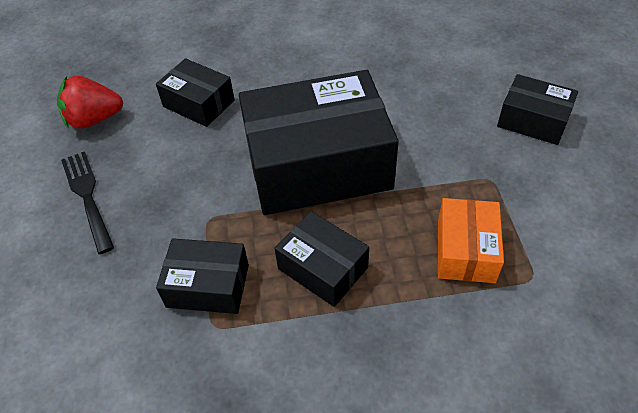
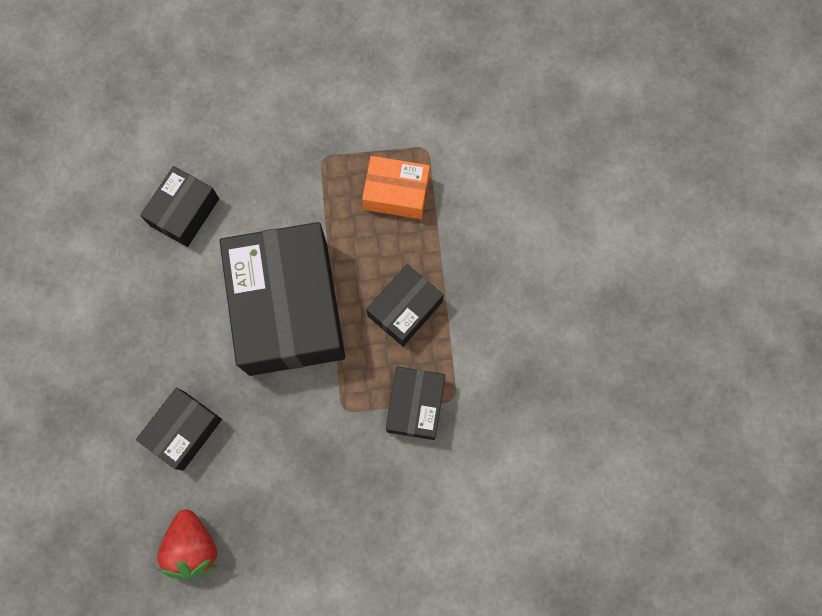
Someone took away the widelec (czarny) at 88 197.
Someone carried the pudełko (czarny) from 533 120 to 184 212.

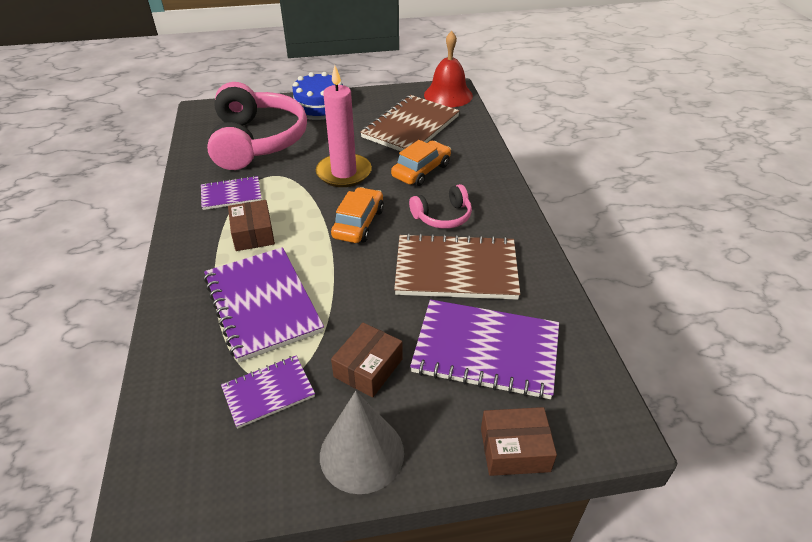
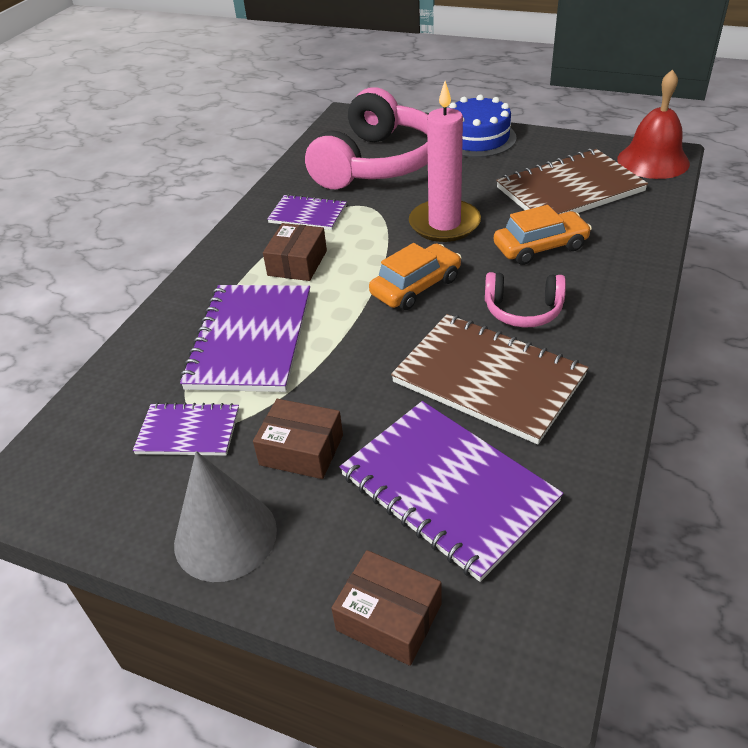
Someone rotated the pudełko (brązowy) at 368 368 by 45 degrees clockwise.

• Task goal
Everything from the line with "Someone carried the" through the last line of the listing should be retyped exactly, with both end lines kept and the pictures left out.

• Answer to the problem
Someone carried the pudełko (czarny) from 533 120 to 184 212.

Someone rotated the pudełko (brązowy) at 368 368 by 45 degrees clockwise.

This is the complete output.